Provided information:
+ + + + + + +

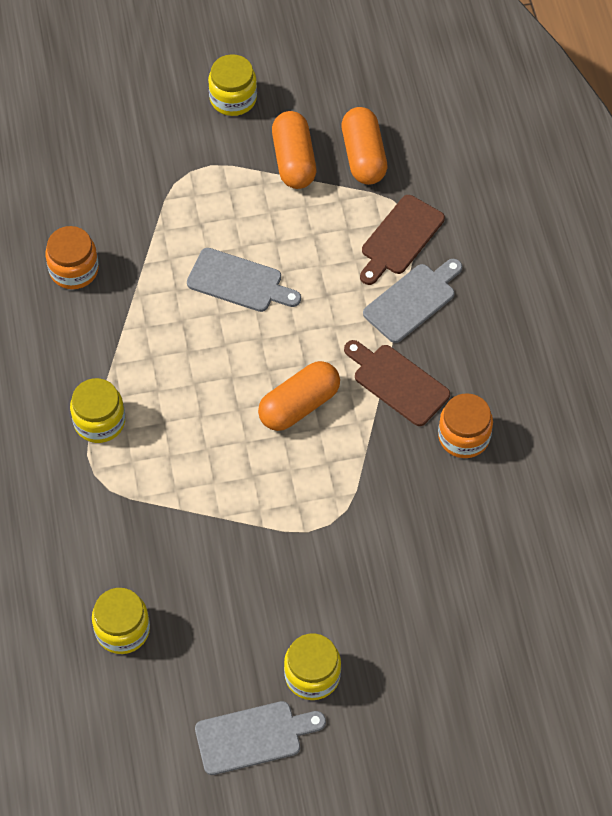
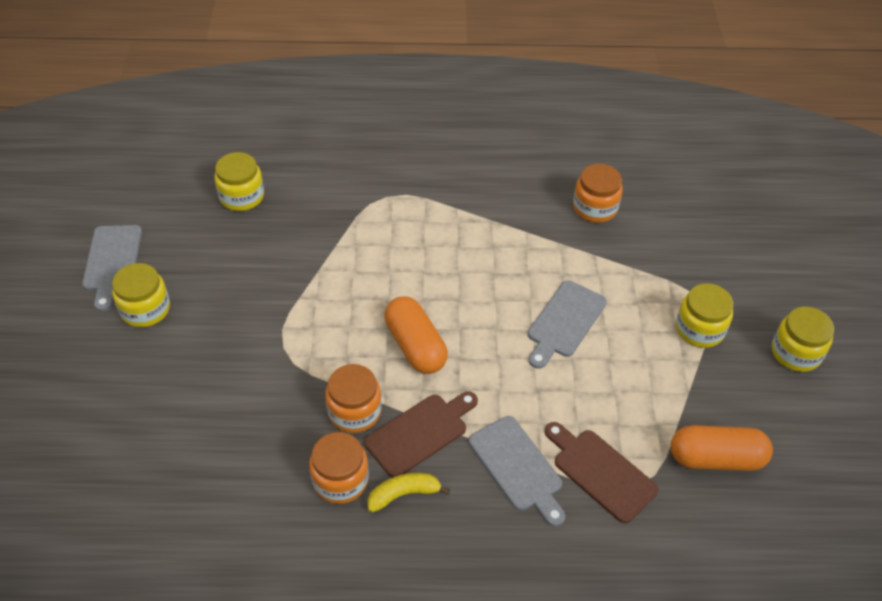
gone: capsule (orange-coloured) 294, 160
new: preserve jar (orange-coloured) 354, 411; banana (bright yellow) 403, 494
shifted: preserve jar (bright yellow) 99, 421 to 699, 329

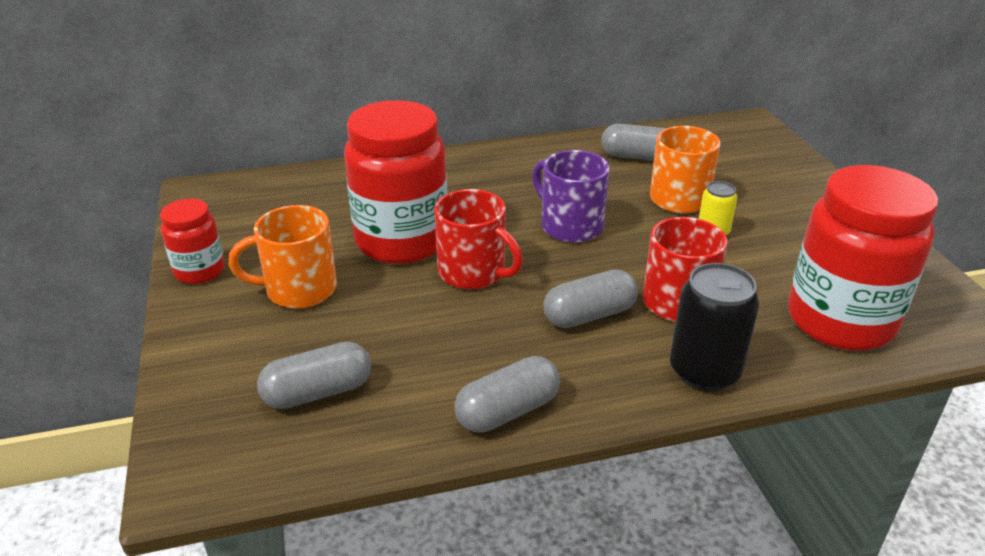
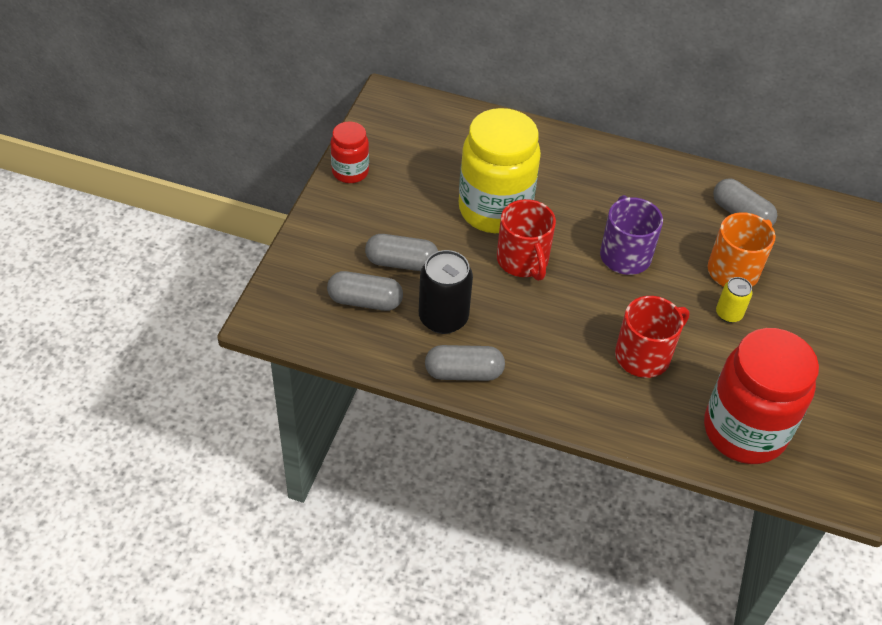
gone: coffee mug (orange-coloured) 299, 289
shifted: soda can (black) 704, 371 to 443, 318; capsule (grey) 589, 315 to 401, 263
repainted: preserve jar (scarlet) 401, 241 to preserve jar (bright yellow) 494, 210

+ + + + + + +

Task details: Every line from the one holding "shifted: preserve jar" to the last line of the listing above, inclusive, must appear exactly as written, and no picture may appear.

Answer space:
shifted: preserve jar (bright yellow) 99, 421 to 699, 329

gone: coffee mug (orange-coloured) 299, 289
shifted: soda can (black) 704, 371 to 443, 318; capsule (grey) 589, 315 to 401, 263
repainted: preserve jar (scarlet) 401, 241 to preserve jar (bright yellow) 494, 210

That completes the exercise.